__Problem to work on__: Verbatim transcription with images omitted: return the entries below in full.

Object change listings
· · · · · · ·
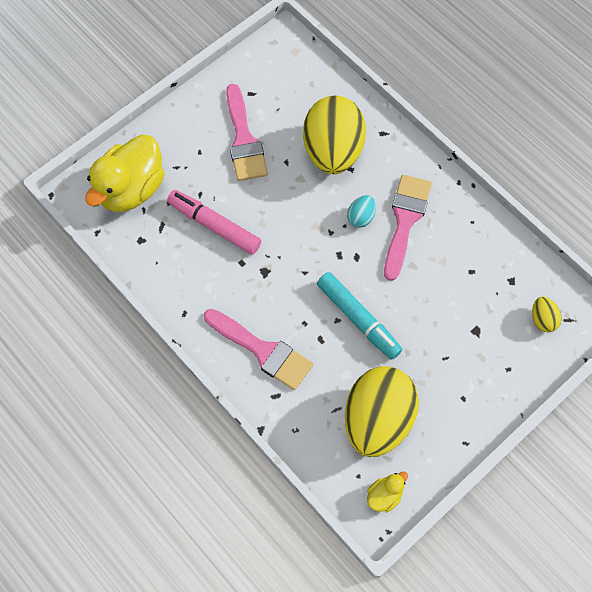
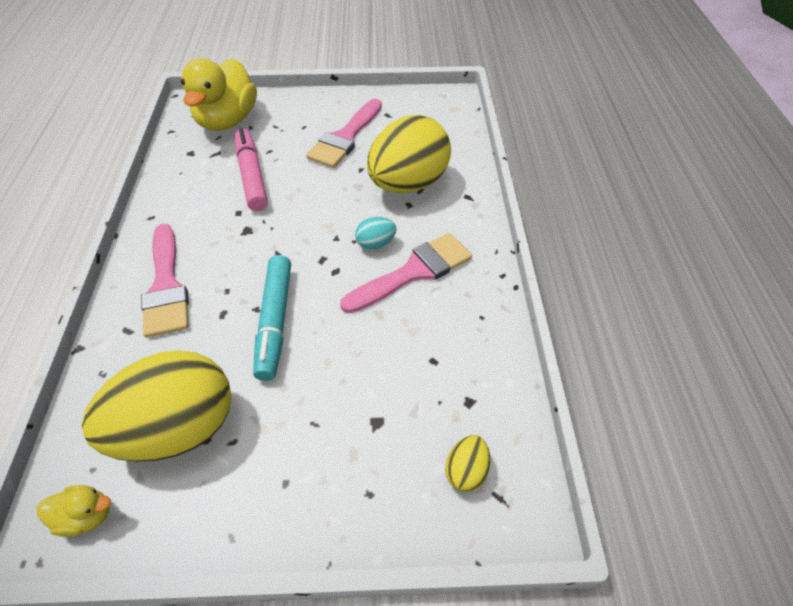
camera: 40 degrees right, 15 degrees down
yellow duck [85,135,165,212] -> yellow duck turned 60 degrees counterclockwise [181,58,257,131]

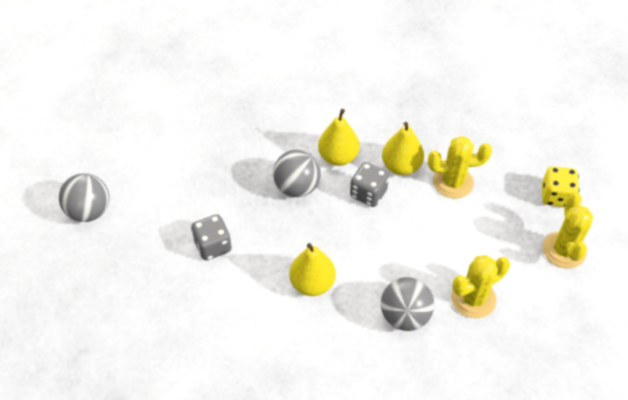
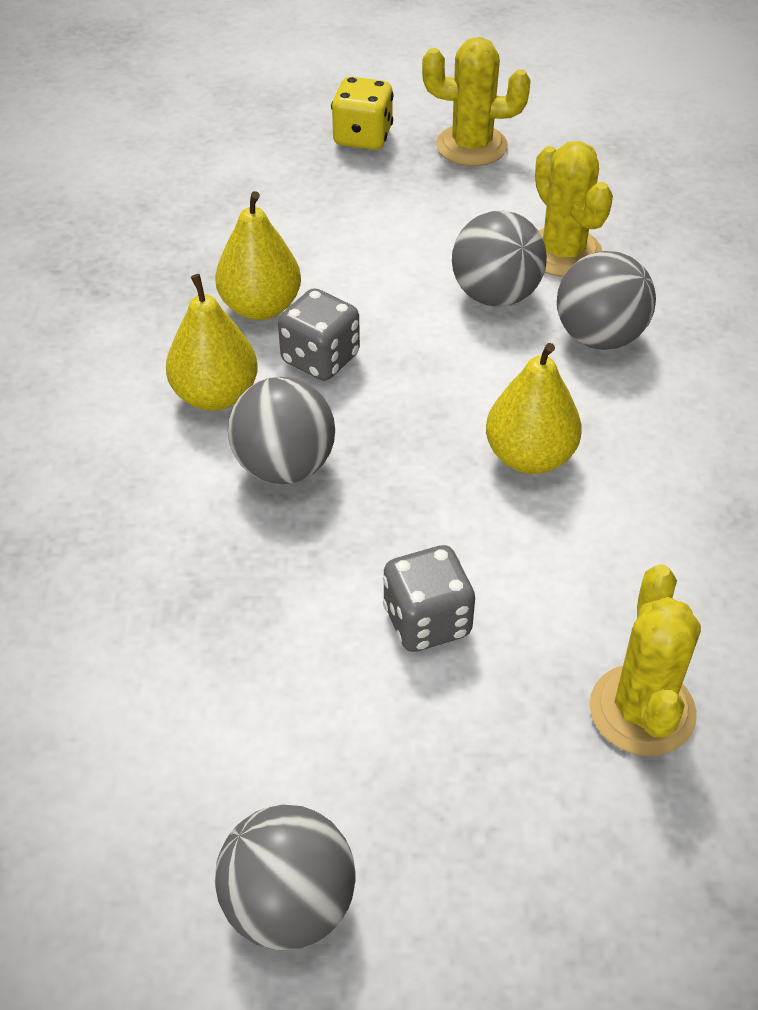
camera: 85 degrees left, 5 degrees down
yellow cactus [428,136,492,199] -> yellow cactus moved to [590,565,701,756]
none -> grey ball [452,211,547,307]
· · · · · · ·
__Solution for this task__:
camera: 40 degrees right, 15 degrees down
yellow duck [85,135,165,212] -> yellow duck turned 60 degrees counterclockwise [181,58,257,131]

camera: 85 degrees left, 5 degrees down
yellow cactus [428,136,492,199] -> yellow cactus moved to [590,565,701,756]
none -> grey ball [452,211,547,307]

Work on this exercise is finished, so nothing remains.